[What this task involves]
Extract, verbatim, all lines starting at the one containing "turquoise flashlight [400,351,516,525]" and ending with the final line of the listing, and no others.

[Records]
Segment Open
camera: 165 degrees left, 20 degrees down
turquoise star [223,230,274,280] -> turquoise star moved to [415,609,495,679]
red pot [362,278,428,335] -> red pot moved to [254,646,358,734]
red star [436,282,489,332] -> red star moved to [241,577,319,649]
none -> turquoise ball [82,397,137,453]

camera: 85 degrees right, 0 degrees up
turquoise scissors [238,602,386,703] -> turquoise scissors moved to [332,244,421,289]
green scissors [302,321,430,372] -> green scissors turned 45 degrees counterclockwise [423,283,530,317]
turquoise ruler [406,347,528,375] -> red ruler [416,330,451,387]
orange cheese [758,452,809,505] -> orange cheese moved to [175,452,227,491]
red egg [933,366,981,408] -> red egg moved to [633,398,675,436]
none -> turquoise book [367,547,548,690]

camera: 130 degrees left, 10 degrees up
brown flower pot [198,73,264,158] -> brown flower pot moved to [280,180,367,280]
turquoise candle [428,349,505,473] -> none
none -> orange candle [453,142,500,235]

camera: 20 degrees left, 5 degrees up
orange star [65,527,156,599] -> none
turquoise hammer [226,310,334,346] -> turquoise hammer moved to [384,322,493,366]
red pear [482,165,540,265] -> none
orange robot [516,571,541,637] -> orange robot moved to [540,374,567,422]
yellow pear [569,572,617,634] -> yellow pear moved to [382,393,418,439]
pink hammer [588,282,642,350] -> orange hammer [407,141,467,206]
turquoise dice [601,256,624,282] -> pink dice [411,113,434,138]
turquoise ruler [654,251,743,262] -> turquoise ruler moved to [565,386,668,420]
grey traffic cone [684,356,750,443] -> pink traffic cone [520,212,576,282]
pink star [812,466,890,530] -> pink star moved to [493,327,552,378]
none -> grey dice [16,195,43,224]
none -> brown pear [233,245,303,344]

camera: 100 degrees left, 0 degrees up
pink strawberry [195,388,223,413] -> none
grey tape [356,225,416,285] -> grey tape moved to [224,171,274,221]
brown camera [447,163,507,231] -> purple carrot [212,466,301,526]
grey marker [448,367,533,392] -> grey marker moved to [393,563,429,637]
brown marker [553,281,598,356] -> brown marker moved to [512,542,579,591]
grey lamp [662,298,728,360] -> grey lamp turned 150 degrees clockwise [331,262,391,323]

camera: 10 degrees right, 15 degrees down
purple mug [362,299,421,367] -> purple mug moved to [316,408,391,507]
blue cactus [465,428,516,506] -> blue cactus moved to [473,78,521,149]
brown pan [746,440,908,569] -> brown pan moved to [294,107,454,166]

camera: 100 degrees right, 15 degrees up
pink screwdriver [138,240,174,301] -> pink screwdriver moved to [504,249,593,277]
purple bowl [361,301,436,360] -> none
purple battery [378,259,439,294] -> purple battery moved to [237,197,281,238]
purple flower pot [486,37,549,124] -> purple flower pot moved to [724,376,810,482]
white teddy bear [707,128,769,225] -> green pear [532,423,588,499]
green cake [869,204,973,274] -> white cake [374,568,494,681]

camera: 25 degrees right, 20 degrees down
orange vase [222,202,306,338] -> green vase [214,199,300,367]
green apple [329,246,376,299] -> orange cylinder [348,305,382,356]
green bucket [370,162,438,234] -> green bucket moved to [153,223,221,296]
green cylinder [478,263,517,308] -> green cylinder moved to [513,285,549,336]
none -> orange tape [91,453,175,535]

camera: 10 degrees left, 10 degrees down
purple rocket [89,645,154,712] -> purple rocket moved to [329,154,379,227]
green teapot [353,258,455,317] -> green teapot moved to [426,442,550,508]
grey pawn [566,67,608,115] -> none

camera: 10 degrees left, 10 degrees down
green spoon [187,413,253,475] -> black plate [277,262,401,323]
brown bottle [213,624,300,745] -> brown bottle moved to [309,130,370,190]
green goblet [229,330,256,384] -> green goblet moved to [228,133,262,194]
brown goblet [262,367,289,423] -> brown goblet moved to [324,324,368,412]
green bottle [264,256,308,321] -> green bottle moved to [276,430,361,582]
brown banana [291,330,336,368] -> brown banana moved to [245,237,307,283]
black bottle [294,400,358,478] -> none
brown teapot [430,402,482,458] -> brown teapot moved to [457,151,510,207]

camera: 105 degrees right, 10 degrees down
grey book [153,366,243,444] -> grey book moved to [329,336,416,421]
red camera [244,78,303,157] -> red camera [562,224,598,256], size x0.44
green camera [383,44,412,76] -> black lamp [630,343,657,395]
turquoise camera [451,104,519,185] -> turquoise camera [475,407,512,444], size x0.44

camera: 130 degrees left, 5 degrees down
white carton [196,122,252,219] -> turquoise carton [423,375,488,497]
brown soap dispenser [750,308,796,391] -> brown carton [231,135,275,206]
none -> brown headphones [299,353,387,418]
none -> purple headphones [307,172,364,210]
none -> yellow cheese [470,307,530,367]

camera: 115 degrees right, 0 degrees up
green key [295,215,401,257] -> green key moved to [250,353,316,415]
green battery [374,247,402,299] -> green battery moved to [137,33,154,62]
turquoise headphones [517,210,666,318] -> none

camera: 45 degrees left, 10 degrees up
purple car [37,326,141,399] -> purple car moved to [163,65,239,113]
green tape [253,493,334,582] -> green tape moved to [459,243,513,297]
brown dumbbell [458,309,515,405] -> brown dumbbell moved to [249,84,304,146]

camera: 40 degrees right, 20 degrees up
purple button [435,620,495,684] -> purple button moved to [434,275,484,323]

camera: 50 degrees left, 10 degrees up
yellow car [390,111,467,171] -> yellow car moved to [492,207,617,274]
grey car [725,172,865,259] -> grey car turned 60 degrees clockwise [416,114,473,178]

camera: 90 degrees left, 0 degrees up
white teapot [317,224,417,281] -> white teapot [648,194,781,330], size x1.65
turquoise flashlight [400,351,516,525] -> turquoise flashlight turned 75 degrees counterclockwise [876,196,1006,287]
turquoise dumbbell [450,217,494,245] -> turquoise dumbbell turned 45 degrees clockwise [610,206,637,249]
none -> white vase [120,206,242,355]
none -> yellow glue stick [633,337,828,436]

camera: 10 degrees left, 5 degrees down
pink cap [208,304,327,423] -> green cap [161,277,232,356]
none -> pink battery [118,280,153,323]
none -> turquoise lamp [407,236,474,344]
Segment Closed
[Answer space]
turquoise flashlight [400,351,516,525] -> turquoise flashlight turned 75 degrees counterclockwise [876,196,1006,287]
turquoise dumbbell [450,217,494,245] -> turquoise dumbbell turned 45 degrees clockwise [610,206,637,249]
none -> white vase [120,206,242,355]
none -> yellow glue stick [633,337,828,436]

camera: 10 degrees left, 5 degrees down
pink cap [208,304,327,423] -> green cap [161,277,232,356]
none -> pink battery [118,280,153,323]
none -> turquoise lamp [407,236,474,344]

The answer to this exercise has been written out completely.